Dataset entries:
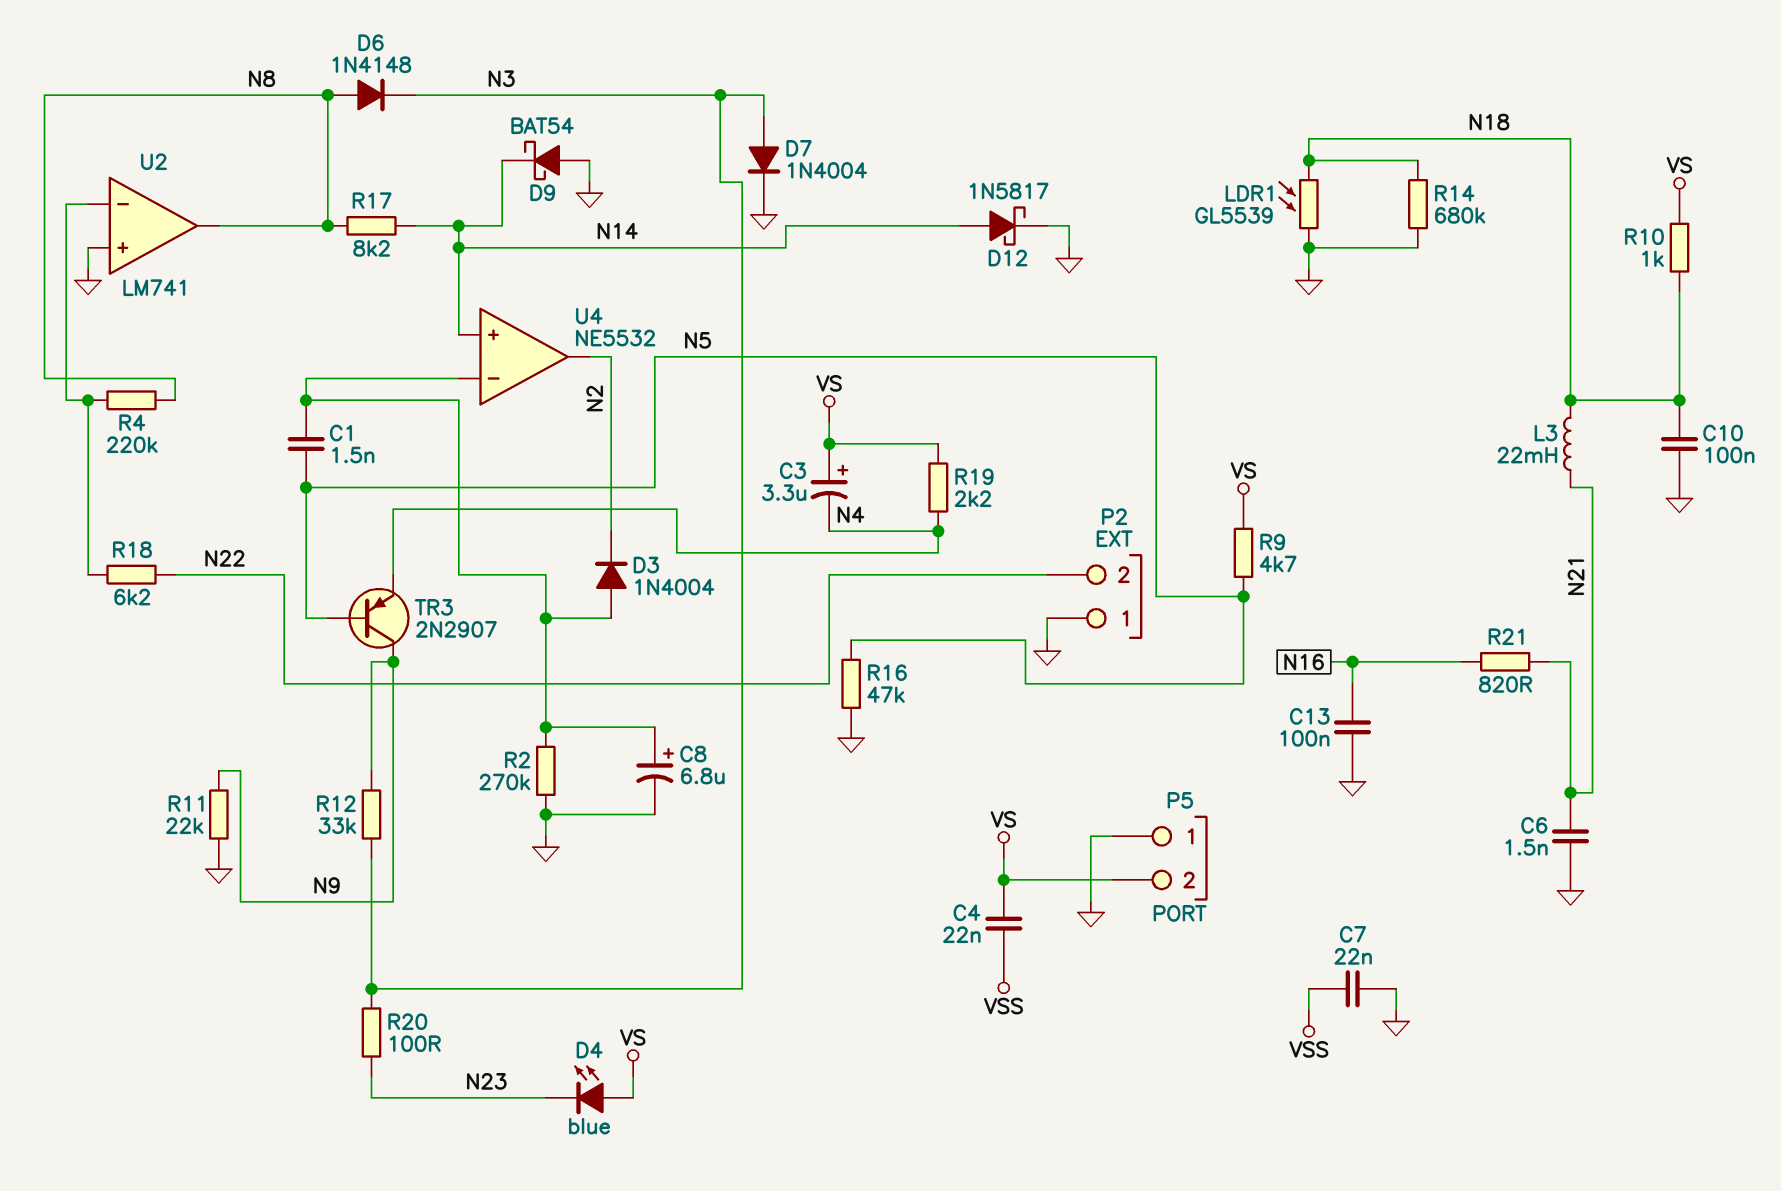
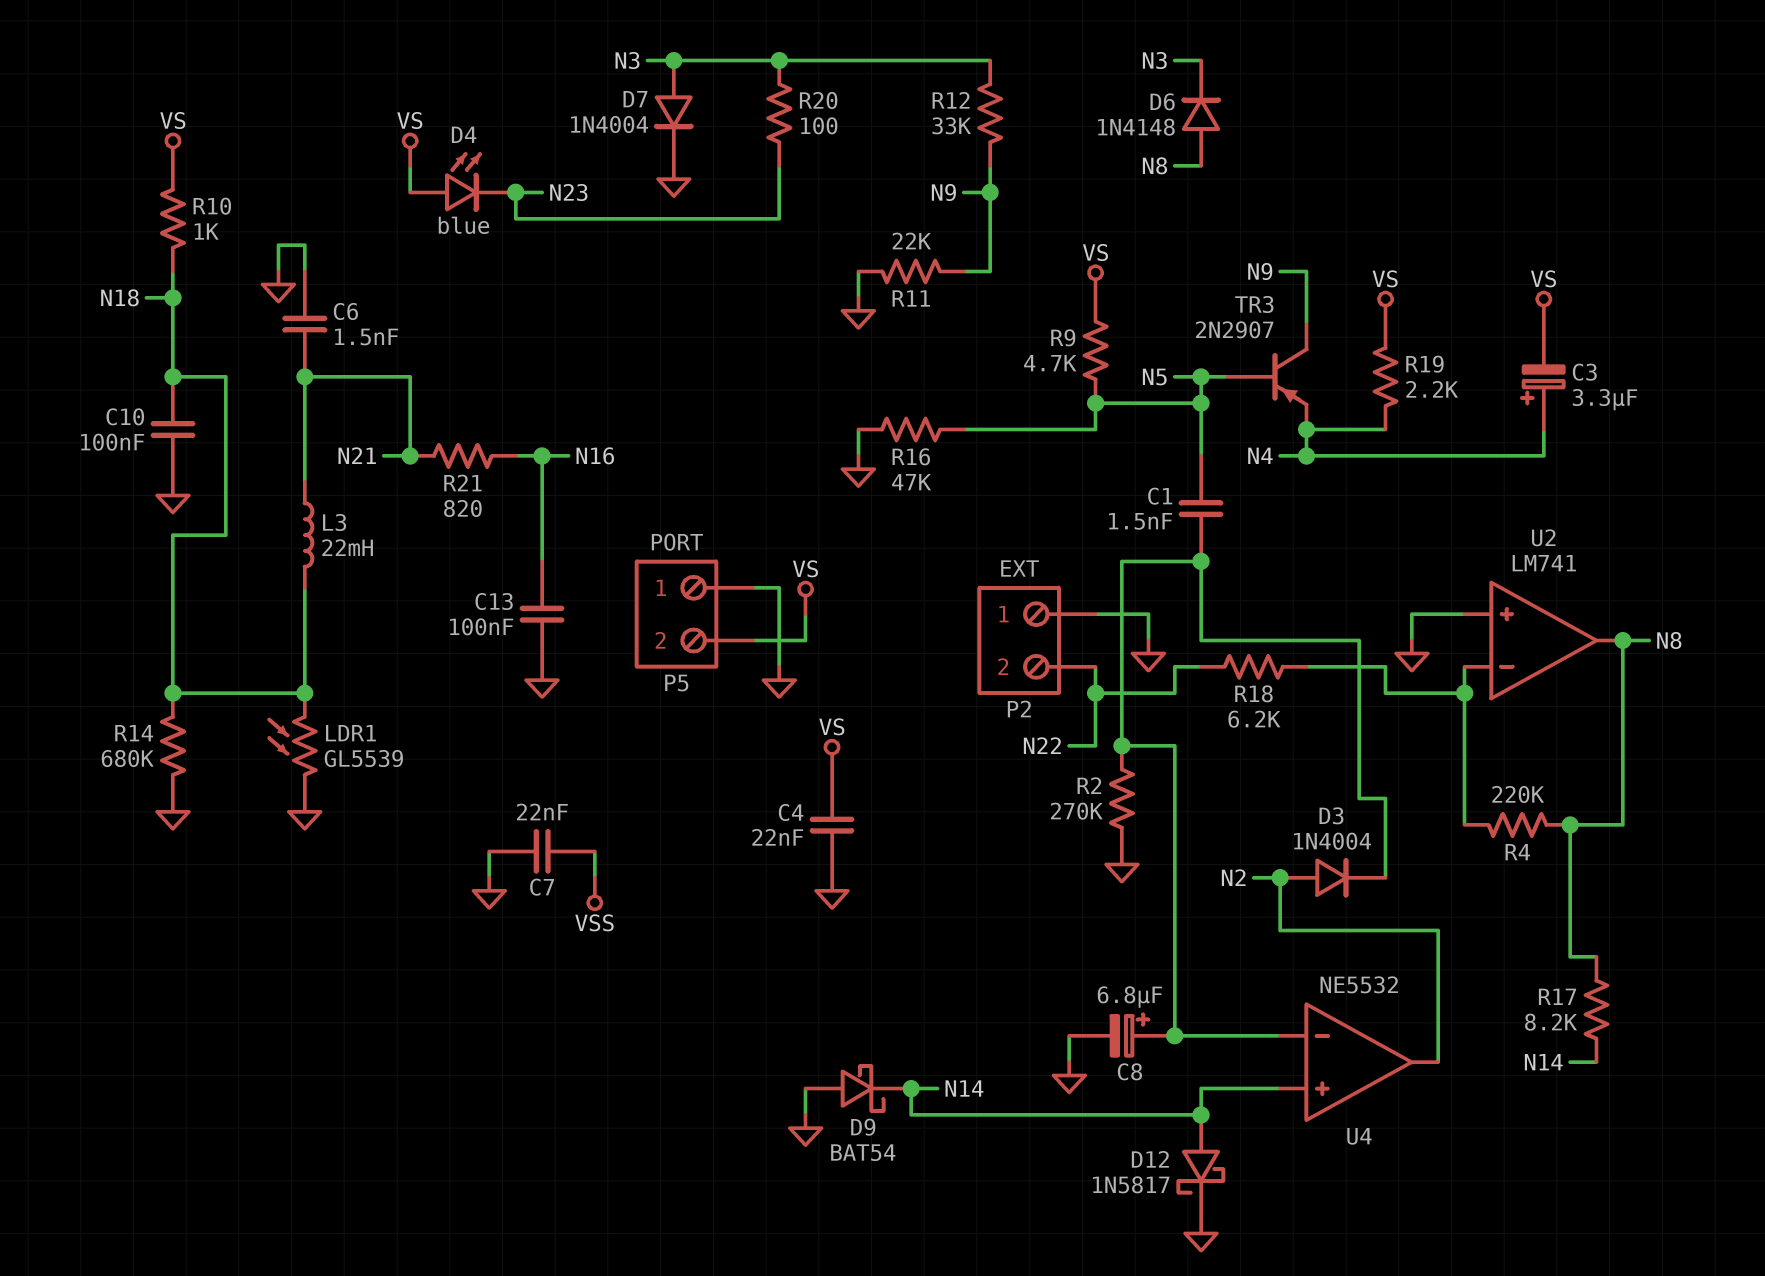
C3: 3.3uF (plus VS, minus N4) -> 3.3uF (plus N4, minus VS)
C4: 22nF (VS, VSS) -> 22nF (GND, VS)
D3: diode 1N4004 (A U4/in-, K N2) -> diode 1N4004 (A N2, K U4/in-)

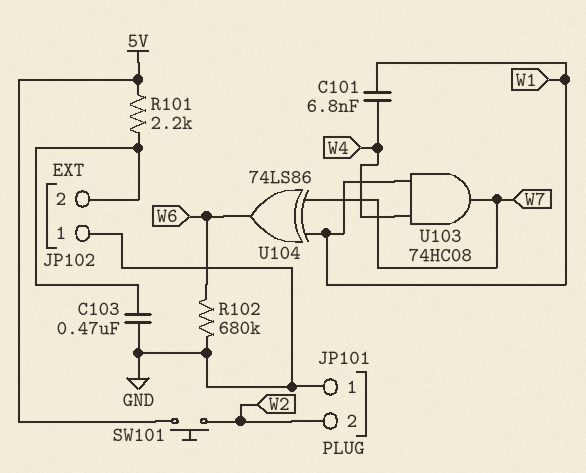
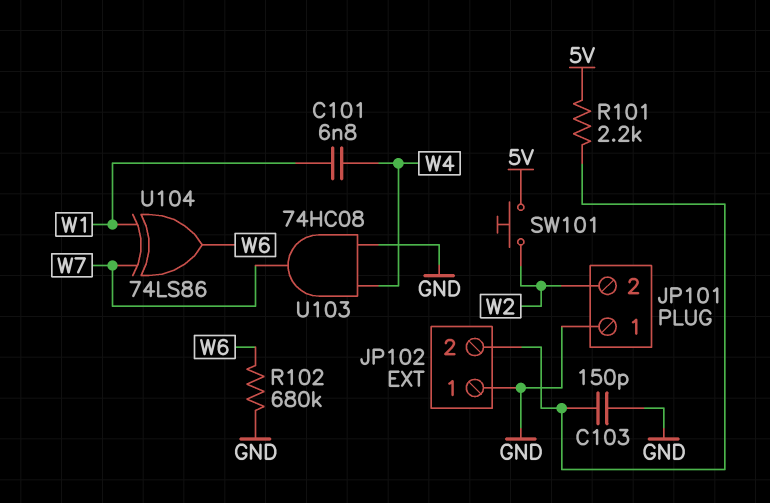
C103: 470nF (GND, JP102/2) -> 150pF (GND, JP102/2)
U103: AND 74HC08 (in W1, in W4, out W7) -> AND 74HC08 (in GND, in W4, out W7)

What you should do: Your copy should hold only the lines from the line with "C4: 22nF (VS, VSS) -> 22nF (GND, VS)" through the end of the data above, both ends included, transcribed exactly and without pictures.

Problem solution:
C4: 22nF (VS, VSS) -> 22nF (GND, VS)
D3: diode 1N4004 (A U4/in-, K N2) -> diode 1N4004 (A N2, K U4/in-)

C103: 470nF (GND, JP102/2) -> 150pF (GND, JP102/2)
U103: AND 74HC08 (in W1, in W4, out W7) -> AND 74HC08 (in GND, in W4, out W7)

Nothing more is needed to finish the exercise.